» Exercise requirements:
Using the records below, transcribe word for word the stretch from the line that contains "camera: 25 degrees right, 5 degrees down" through the line that contains "(649, 219) = (858, 239): red egg -> none", both end lines included, and nothing else.

» Excerpted data:
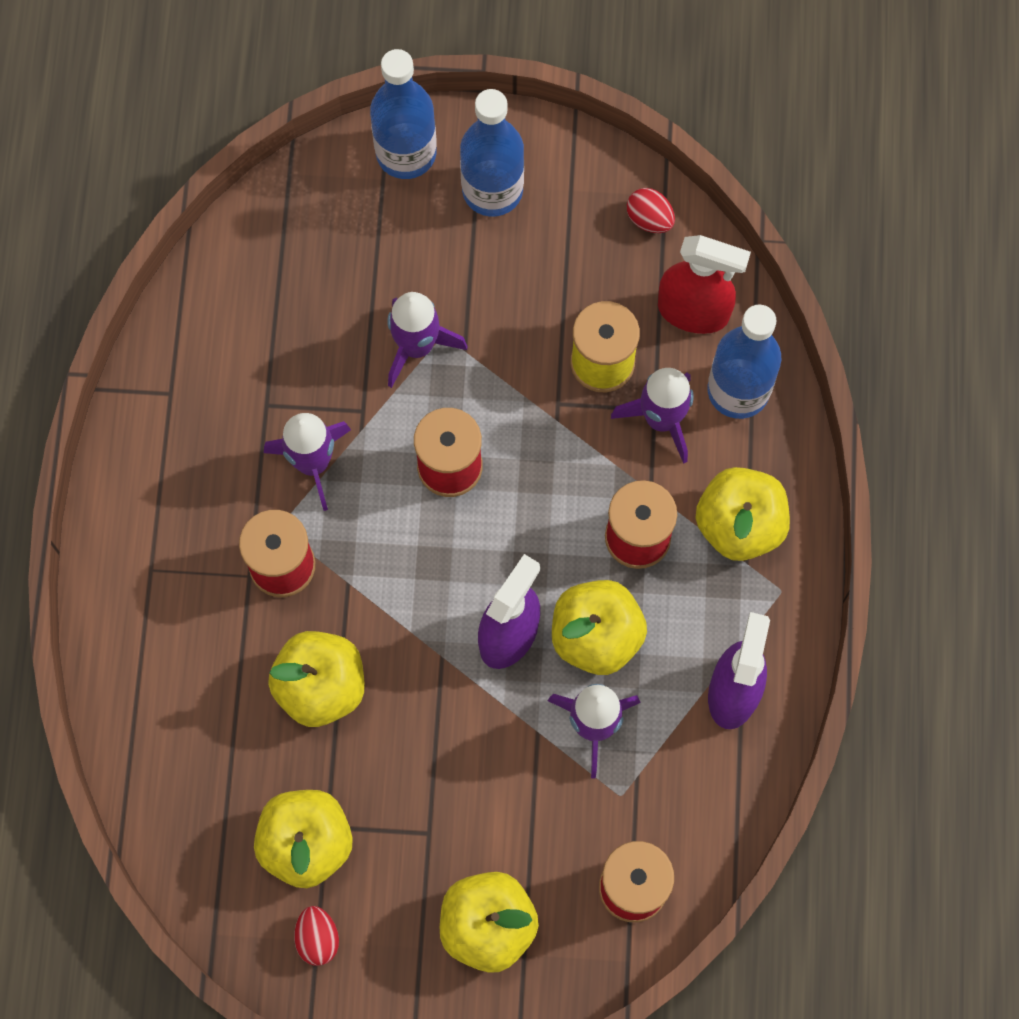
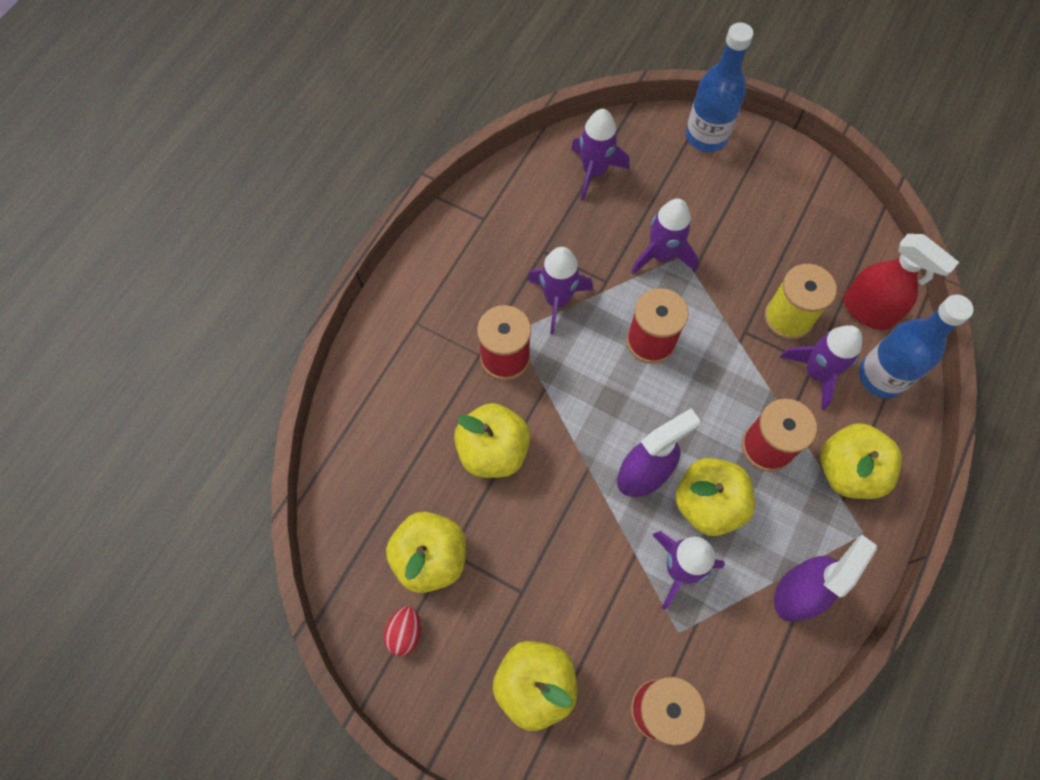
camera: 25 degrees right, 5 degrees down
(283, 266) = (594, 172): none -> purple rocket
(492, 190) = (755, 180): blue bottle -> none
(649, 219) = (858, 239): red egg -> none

---

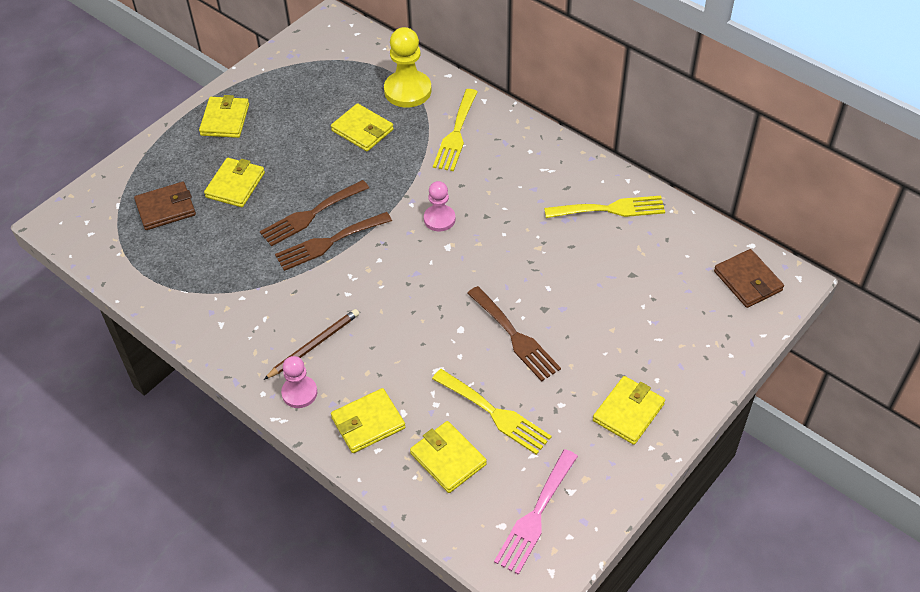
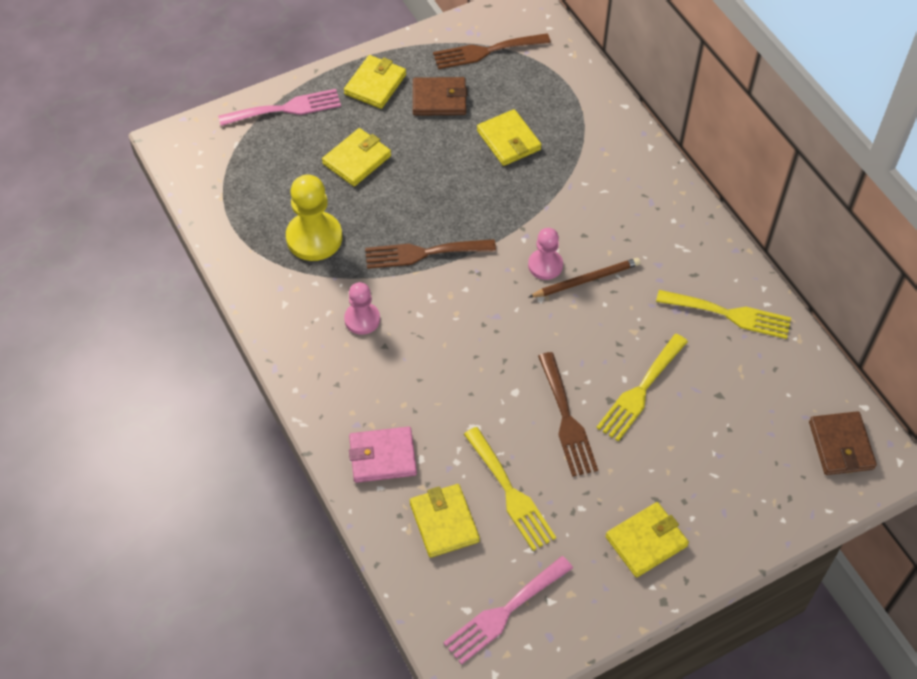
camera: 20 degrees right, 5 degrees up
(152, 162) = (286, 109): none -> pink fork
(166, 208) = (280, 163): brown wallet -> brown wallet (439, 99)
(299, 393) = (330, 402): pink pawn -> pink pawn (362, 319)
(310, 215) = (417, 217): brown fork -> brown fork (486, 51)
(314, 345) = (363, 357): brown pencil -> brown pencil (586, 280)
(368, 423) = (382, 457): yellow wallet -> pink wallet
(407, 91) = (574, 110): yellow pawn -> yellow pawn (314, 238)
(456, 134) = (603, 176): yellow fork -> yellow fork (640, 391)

» Exercise answer:
camera: 25 degrees right, 5 degrees down
(283, 266) = (594, 172): none -> purple rocket
(492, 190) = (755, 180): blue bottle -> none
(649, 219) = (858, 239): red egg -> none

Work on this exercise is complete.